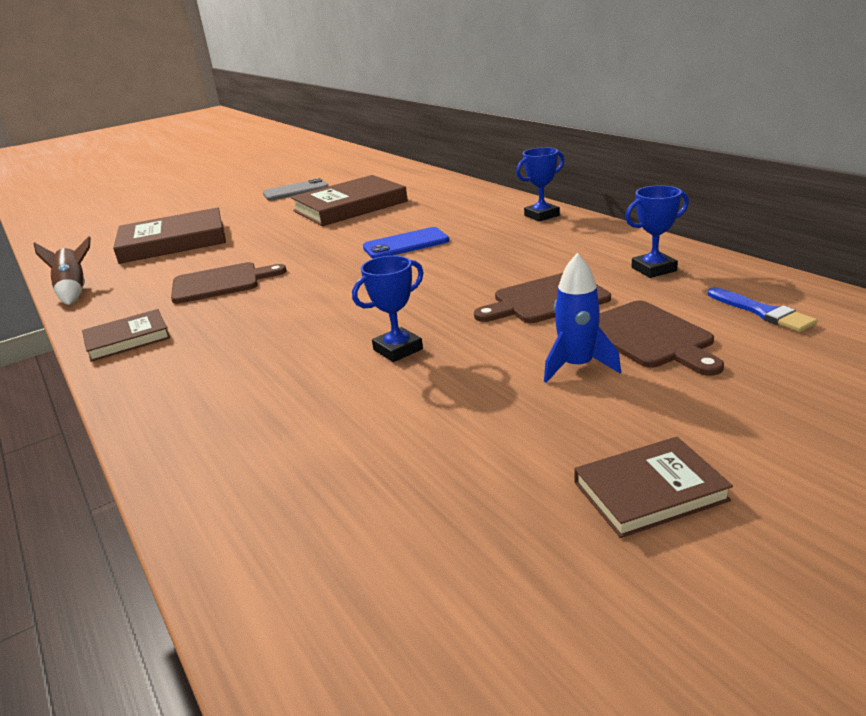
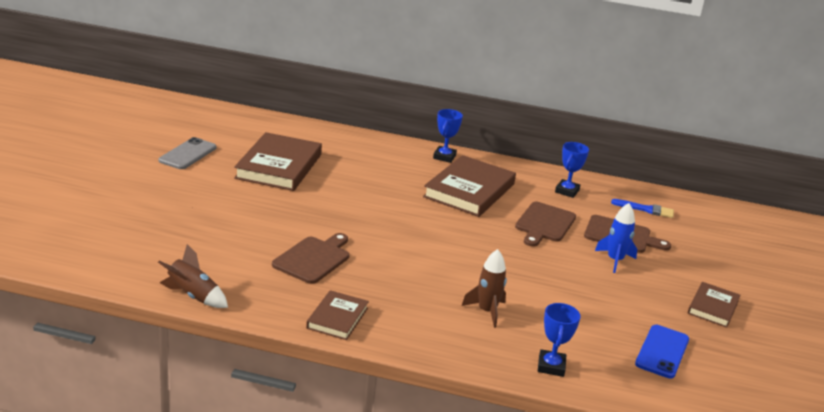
camera: 50 degrees left, 0 degrees up
(173, 241) = (179, 230): brown book -> brown book (469, 190)
(275, 378) = (487, 311): none -> brown rocket
(398, 349) = (520, 275): blue trophy -> blue trophy (551, 366)
(406, 244) = (393, 197): blue phone -> blue phone (662, 352)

........

▶ EXERCISE BRIEF
Find and copy each line above that includes the string "blue".

▶ RESPONSE AREA
(398, 349) = (520, 275): blue trophy -> blue trophy (551, 366)
(406, 244) = (393, 197): blue phone -> blue phone (662, 352)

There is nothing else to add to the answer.